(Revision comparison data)
☆ ☆ ☆ ☆ ☆

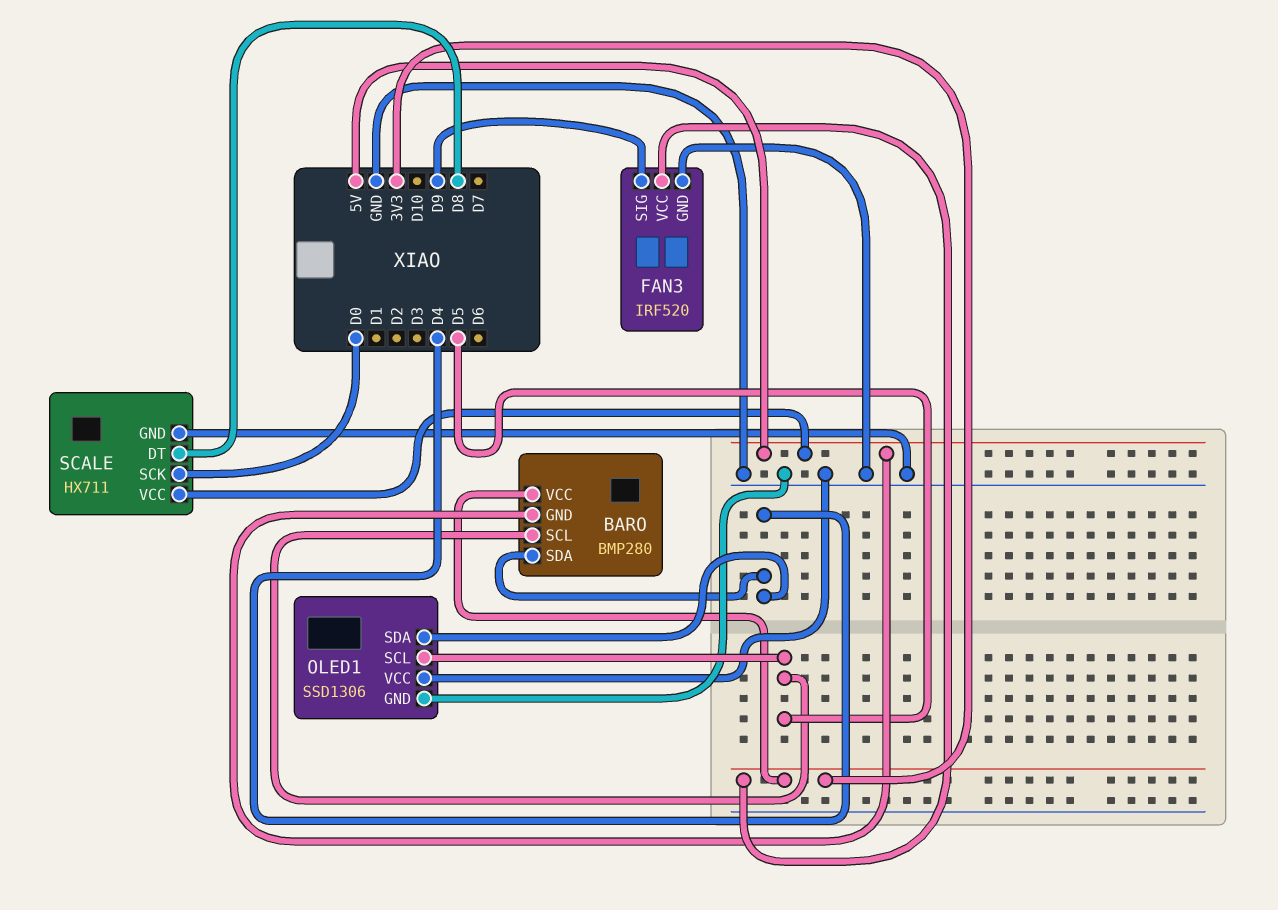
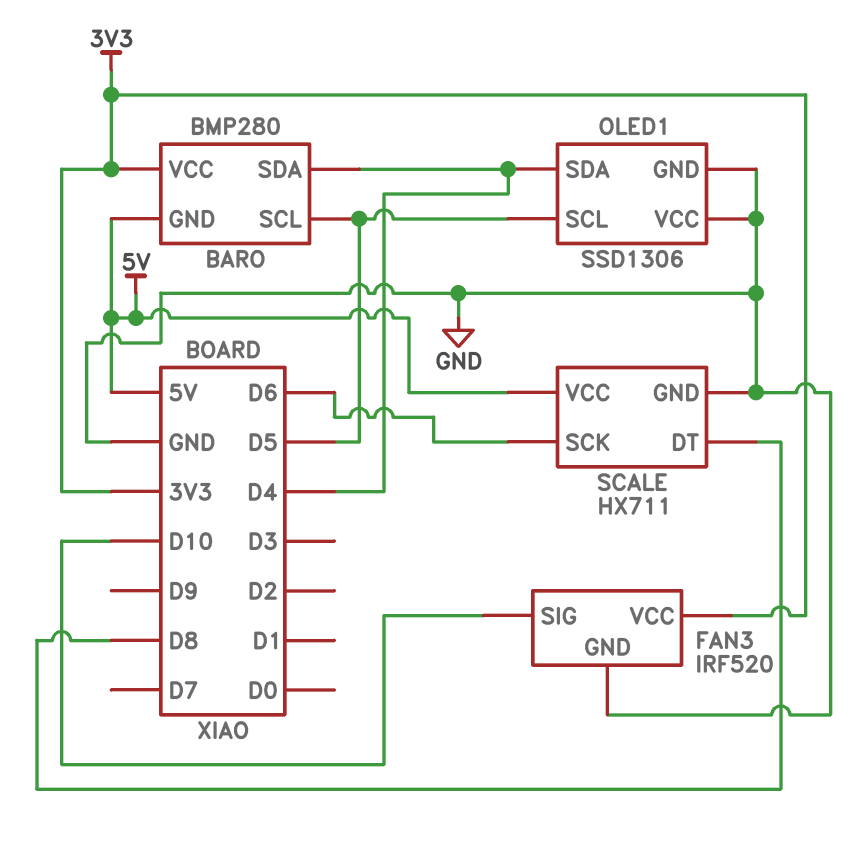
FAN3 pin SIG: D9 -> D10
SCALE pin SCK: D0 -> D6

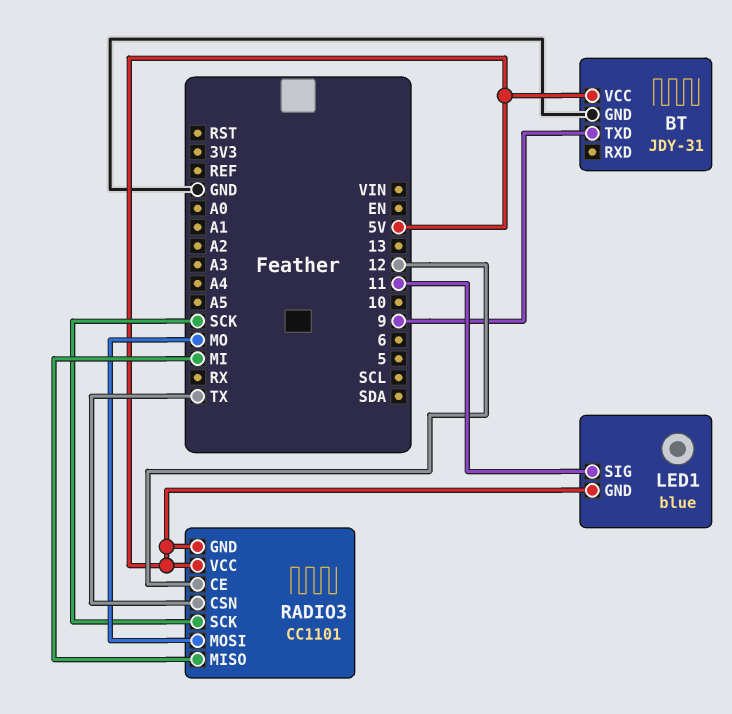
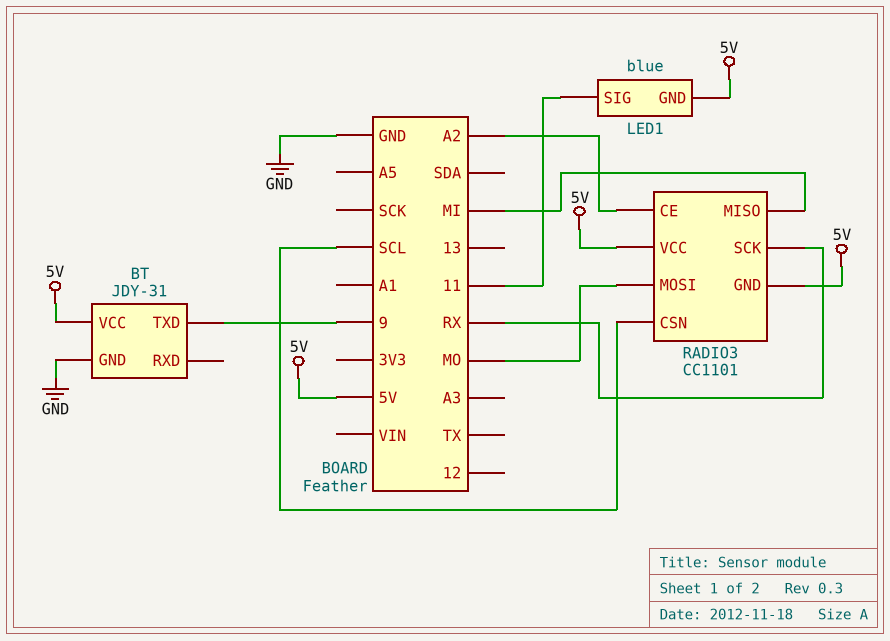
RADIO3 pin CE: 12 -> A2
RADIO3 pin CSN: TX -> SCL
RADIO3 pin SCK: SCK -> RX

☆ ☆ ☆ ☆ ☆

### Exercise details
What is needed is an exact printout of every line from the one with "RADIO3 pin CE: 12 -> A2" through the end of the data, including both, and nothing more.

### Problem solution
RADIO3 pin CE: 12 -> A2
RADIO3 pin CSN: TX -> SCL
RADIO3 pin SCK: SCK -> RX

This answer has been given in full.